§ **Exercise goal**
Each line of the records that includes "camera" should be found and copied.

Data for this exercise below:

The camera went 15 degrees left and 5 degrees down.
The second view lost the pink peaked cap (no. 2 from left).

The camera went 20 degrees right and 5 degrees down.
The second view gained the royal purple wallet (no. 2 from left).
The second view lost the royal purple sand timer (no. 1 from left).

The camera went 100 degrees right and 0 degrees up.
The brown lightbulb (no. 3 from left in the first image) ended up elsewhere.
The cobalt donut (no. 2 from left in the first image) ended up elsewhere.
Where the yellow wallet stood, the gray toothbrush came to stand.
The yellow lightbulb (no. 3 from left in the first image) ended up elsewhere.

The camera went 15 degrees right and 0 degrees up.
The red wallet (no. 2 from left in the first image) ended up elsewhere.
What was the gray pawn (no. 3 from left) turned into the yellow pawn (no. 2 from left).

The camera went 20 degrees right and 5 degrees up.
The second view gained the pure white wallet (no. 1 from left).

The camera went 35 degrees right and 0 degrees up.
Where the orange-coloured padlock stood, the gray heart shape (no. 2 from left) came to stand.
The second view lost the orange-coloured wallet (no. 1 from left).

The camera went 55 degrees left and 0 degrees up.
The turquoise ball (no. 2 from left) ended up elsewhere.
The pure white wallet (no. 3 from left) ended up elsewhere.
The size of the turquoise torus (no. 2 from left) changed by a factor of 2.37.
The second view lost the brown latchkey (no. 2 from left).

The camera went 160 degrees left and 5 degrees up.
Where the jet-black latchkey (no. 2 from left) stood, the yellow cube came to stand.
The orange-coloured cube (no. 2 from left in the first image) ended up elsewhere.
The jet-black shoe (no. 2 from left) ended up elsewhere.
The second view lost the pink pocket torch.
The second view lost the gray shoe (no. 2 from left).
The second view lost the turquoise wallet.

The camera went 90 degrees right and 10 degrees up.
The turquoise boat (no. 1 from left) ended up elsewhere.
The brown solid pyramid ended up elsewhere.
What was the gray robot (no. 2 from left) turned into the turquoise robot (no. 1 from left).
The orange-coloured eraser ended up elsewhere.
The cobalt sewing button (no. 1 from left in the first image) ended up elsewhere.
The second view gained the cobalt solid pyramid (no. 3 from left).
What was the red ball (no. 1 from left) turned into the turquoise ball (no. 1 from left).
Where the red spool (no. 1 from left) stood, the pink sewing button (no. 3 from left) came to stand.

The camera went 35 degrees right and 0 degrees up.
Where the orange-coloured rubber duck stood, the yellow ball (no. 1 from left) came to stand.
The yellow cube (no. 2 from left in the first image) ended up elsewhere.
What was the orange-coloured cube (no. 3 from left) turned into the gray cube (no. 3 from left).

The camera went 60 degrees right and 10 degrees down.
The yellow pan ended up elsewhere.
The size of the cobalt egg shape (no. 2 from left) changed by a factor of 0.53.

End of Data for this exercise.

§ **Exercise answer**
The camera went 15 degrees left and 5 degrees down.
The camera went 20 degrees right and 5 degrees down.
The camera went 100 degrees right and 0 degrees up.
The camera went 15 degrees right and 0 degrees up.
The camera went 20 degrees right and 5 degrees up.
The camera went 35 degrees right and 0 degrees up.
The camera went 55 degrees left and 0 degrees up.
The camera went 160 degrees left and 5 degrees up.
The camera went 90 degrees right and 10 degrees up.
The camera went 35 degrees right and 0 degrees up.
The camera went 60 degrees right and 10 degrees down.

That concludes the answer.